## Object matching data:
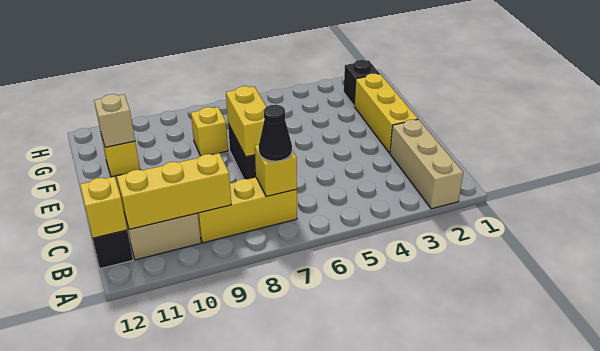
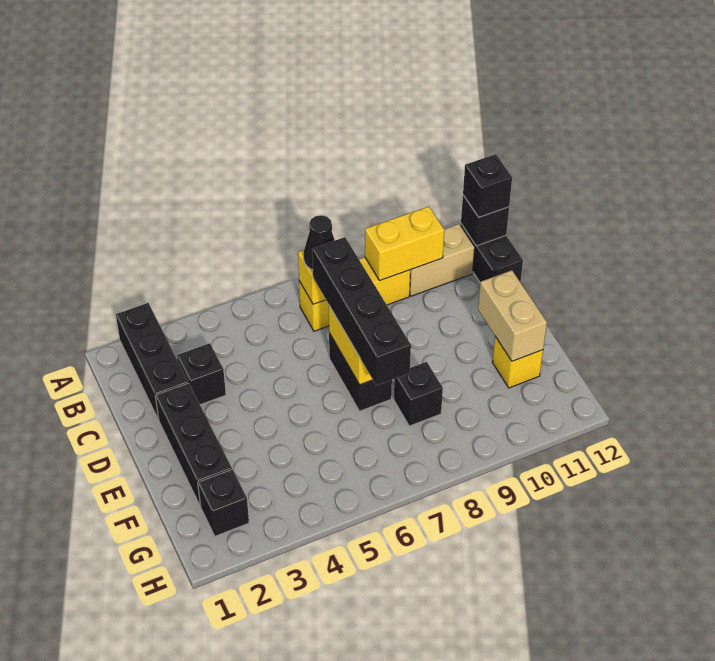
tan brick A2:C2 level 1 -> black brick A2:C2 level 1
yellow brick B9:B11 level 2 -> yellow brick B9:B10 level 2
yellow brick B12 level 2 -> black brick B12 level 2
none -> black brick B12 level 3
none -> black brick C3 level 1
none -> black brick C7:F7 level 3
yellow brick D2:F2 level 1 -> black brick D2:F2 level 1
yellow brick F8 level 1 -> black brick F8 level 1
tan brick F11 level 2 -> tan brick E11:F11 level 2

## The task:
Look through the entries above for the word "yellow". Copy every line where it shows up.

## Written answer:
yellow brick B9:B11 level 2 -> yellow brick B9:B10 level 2
yellow brick B12 level 2 -> black brick B12 level 2
yellow brick D2:F2 level 1 -> black brick D2:F2 level 1
yellow brick F8 level 1 -> black brick F8 level 1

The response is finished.